Segment Open

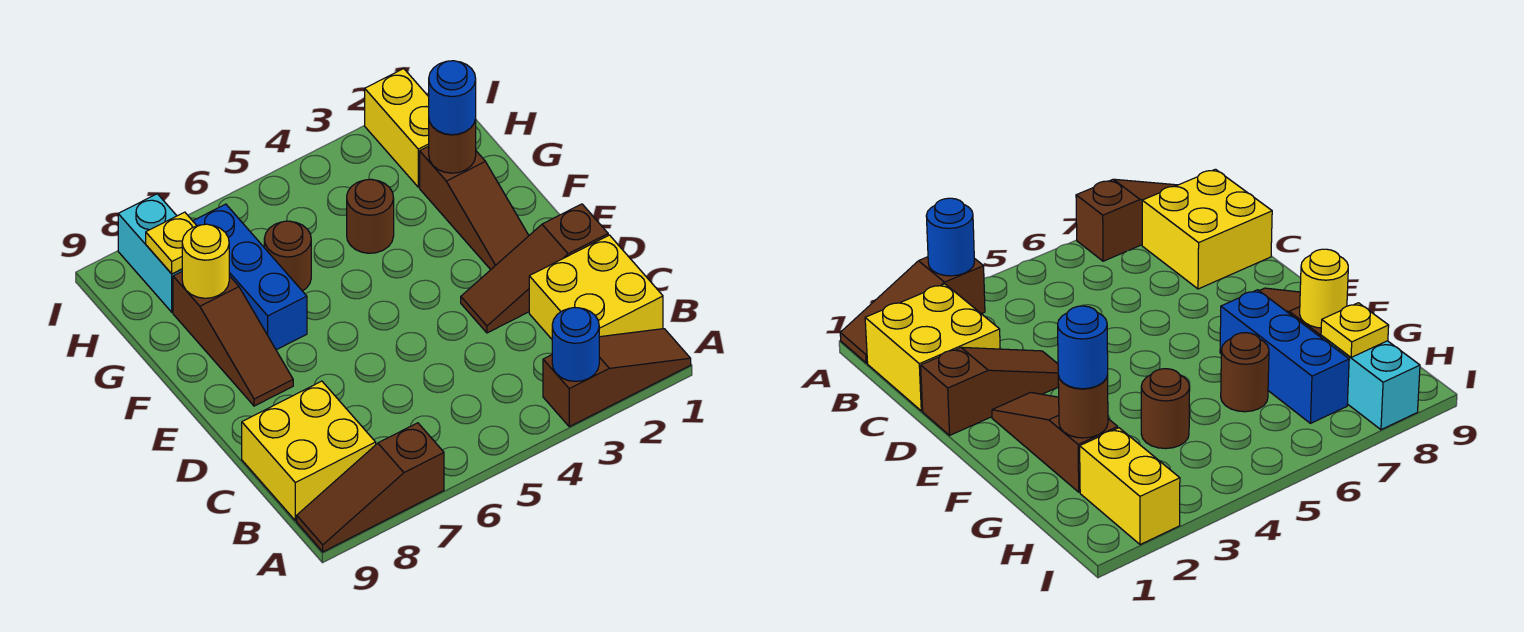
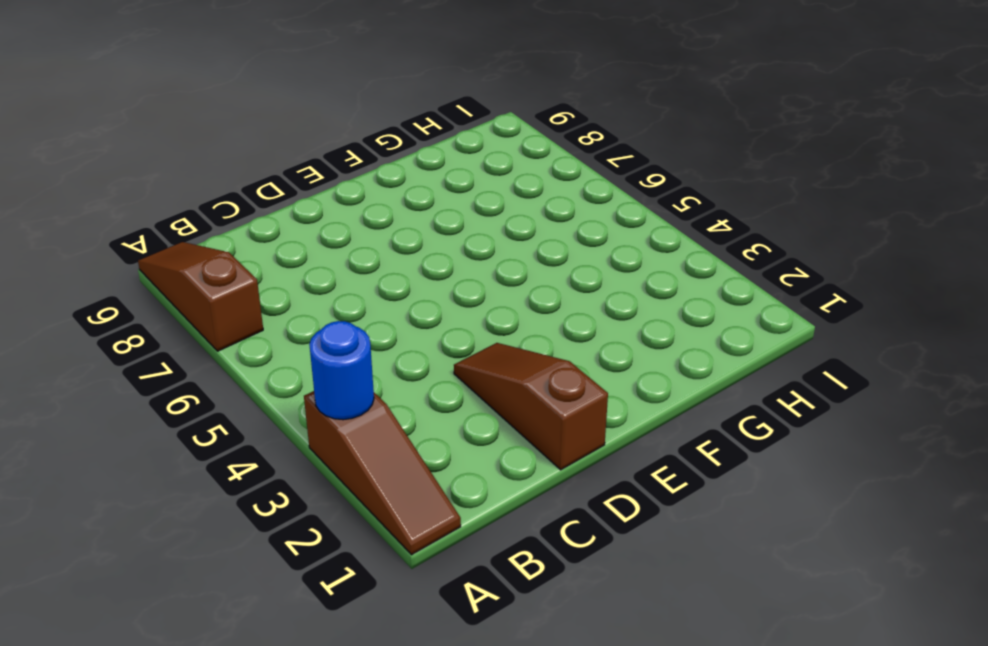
none -> yellow brick B1:C2 level 1
none -> yellow brick B8:C9 level 1
none -> brown slope E2:G2 level 1 top G

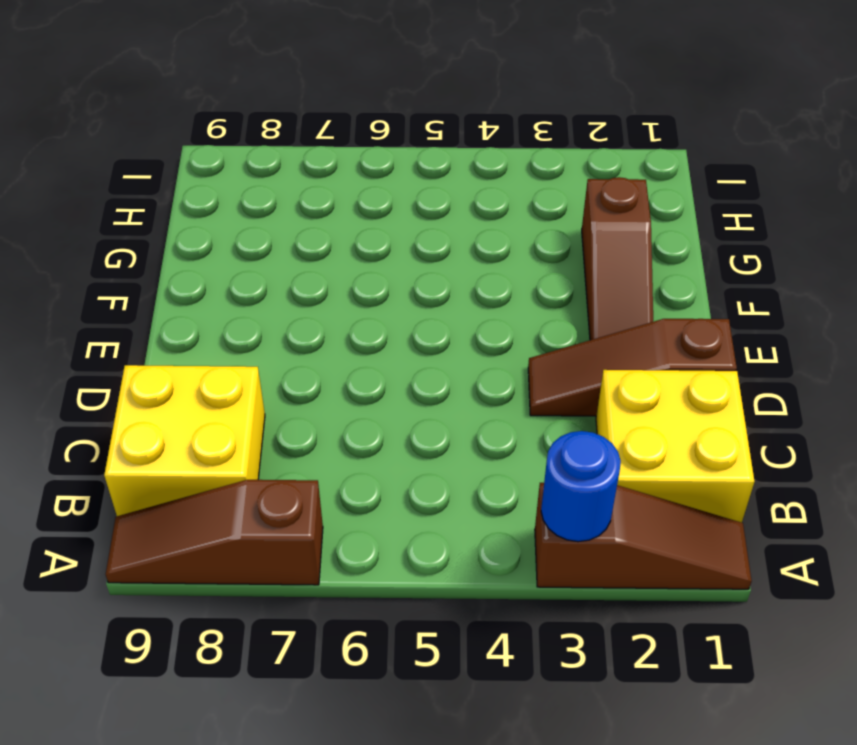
none -> brown slope E8:G8 level 1 top G
none -> blue brick F7:H7 level 1
none -> brown round brick G4 level 1

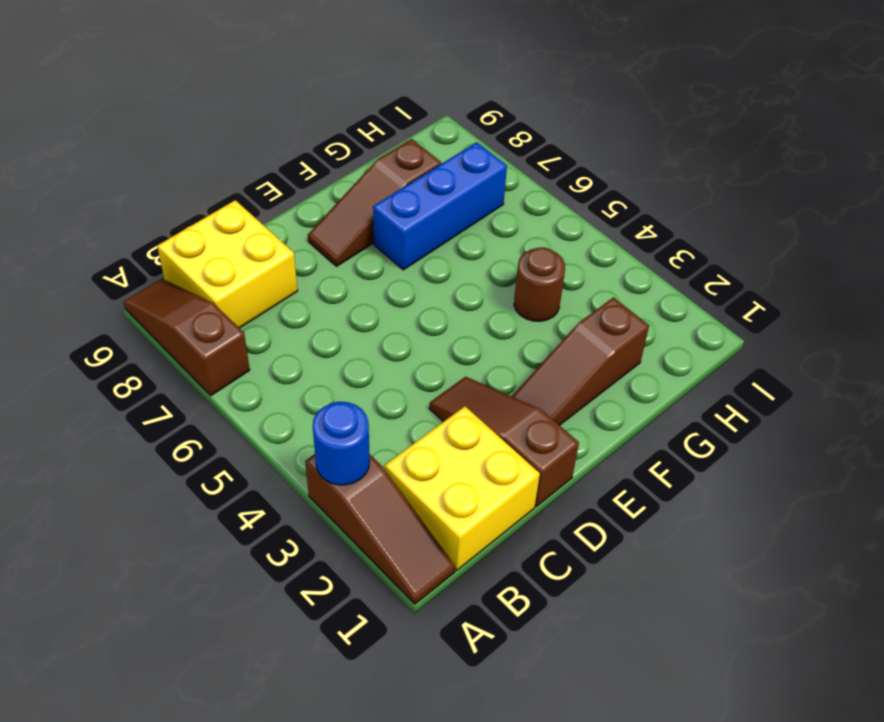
none -> brown round brick G6 level 1
none -> yellow brick H2:I2 level 1
none -> cyan brick H8:I8 level 1

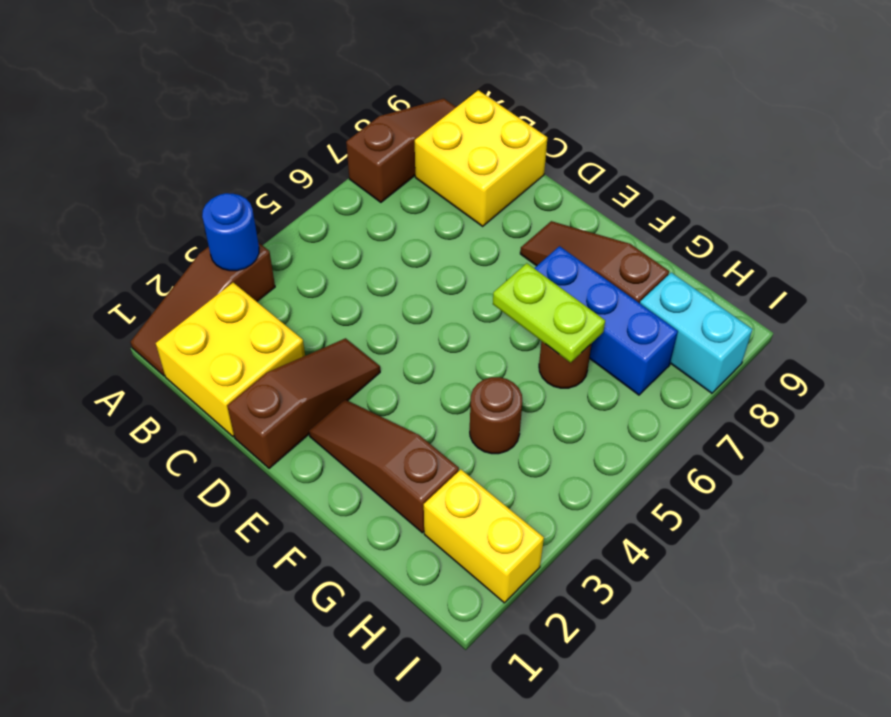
lime plate F6:G6 level 2 -> none
none -> brown round brick G2 level 2
none -> yellow round brick G8 level 2
none -> yellow plate H8 level 2

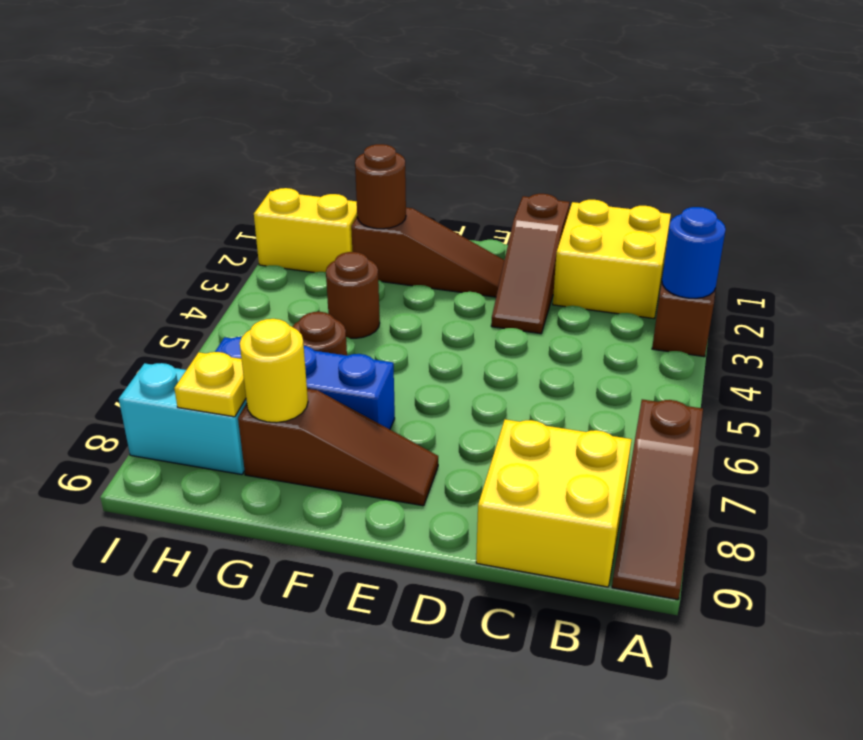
none -> blue round brick G2 level 3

Segment Closed

◆ TASK OBJECTIVE ◆
Only the lines from the one containing "none -> cyan brick H8:I8 level 1" through the last line of the entries should be transcribed, exactly and with no pictures.

◆ EXPECTED OUTPUT ◆
none -> cyan brick H8:I8 level 1

lime plate F6:G6 level 2 -> none
none -> brown round brick G2 level 2
none -> yellow round brick G8 level 2
none -> yellow plate H8 level 2

none -> blue round brick G2 level 3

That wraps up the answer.